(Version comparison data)
┌────────
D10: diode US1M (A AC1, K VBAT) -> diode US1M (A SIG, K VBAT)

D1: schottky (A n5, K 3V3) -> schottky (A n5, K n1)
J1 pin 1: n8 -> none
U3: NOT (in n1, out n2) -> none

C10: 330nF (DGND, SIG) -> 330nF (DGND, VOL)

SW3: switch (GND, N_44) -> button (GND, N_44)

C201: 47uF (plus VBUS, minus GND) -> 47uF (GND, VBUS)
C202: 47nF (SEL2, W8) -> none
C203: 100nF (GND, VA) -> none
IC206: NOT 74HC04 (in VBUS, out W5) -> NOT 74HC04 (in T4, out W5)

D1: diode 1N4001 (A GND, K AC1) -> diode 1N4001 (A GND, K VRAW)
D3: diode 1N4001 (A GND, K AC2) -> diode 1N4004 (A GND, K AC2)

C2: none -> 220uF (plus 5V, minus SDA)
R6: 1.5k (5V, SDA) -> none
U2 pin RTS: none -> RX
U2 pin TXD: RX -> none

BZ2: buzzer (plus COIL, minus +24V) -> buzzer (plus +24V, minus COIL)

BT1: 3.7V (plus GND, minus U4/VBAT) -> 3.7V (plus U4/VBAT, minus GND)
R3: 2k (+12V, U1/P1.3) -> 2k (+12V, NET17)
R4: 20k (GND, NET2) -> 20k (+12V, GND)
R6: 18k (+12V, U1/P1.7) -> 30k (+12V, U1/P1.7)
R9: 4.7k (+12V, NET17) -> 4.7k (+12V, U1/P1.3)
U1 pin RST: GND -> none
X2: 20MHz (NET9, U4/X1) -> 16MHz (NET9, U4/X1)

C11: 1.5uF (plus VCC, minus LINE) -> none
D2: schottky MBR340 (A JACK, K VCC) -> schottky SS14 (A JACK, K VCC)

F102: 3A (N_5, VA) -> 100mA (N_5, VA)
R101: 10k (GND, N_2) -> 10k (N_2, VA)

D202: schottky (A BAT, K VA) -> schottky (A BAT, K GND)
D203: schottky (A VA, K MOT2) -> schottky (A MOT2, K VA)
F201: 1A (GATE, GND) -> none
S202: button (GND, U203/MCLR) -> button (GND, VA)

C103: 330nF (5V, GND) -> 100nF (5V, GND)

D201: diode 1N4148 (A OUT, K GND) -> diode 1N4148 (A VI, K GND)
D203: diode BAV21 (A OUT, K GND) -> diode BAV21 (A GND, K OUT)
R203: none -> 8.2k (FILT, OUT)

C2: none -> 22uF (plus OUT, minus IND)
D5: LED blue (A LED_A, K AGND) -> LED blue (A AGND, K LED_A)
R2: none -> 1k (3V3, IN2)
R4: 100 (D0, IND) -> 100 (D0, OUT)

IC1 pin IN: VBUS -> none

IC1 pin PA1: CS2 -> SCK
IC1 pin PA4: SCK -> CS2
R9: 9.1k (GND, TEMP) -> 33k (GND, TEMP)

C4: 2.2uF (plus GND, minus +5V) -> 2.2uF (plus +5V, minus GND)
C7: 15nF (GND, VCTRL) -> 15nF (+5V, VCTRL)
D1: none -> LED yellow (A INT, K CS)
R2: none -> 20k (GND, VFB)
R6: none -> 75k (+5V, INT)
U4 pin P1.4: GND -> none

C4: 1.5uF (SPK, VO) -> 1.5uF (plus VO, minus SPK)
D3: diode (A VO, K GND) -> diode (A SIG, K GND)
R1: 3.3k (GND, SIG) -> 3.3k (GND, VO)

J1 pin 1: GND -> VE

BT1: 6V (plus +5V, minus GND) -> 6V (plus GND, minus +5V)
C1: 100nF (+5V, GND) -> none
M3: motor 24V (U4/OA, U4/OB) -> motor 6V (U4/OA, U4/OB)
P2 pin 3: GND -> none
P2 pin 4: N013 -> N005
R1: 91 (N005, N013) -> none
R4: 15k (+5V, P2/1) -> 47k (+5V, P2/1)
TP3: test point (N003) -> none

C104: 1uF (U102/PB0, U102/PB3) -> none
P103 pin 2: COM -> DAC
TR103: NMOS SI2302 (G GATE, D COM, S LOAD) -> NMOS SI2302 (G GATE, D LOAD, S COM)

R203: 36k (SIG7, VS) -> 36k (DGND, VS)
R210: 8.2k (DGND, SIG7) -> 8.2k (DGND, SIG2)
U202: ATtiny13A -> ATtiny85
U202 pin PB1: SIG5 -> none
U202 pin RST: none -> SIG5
└────────
● **TASK TO CARRY OUT**
Within the data above, the lines from the one with "R203: none -> 8.2k (FILT, OUT)" to the one with "C1: 100nF (+5V, GND) -> none" must be repeated exactly; no other line belongs in the answer.

● **ANSWER FOR THIS EXERCISE**
R203: none -> 8.2k (FILT, OUT)

C2: none -> 22uF (plus OUT, minus IND)
D5: LED blue (A LED_A, K AGND) -> LED blue (A AGND, K LED_A)
R2: none -> 1k (3V3, IN2)
R4: 100 (D0, IND) -> 100 (D0, OUT)

IC1 pin IN: VBUS -> none

IC1 pin PA1: CS2 -> SCK
IC1 pin PA4: SCK -> CS2
R9: 9.1k (GND, TEMP) -> 33k (GND, TEMP)

C4: 2.2uF (plus GND, minus +5V) -> 2.2uF (plus +5V, minus GND)
C7: 15nF (GND, VCTRL) -> 15nF (+5V, VCTRL)
D1: none -> LED yellow (A INT, K CS)
R2: none -> 20k (GND, VFB)
R6: none -> 75k (+5V, INT)
U4 pin P1.4: GND -> none

C4: 1.5uF (SPK, VO) -> 1.5uF (plus VO, minus SPK)
D3: diode (A VO, K GND) -> diode (A SIG, K GND)
R1: 3.3k (GND, SIG) -> 3.3k (GND, VO)

J1 pin 1: GND -> VE

BT1: 6V (plus +5V, minus GND) -> 6V (plus GND, minus +5V)
C1: 100nF (+5V, GND) -> none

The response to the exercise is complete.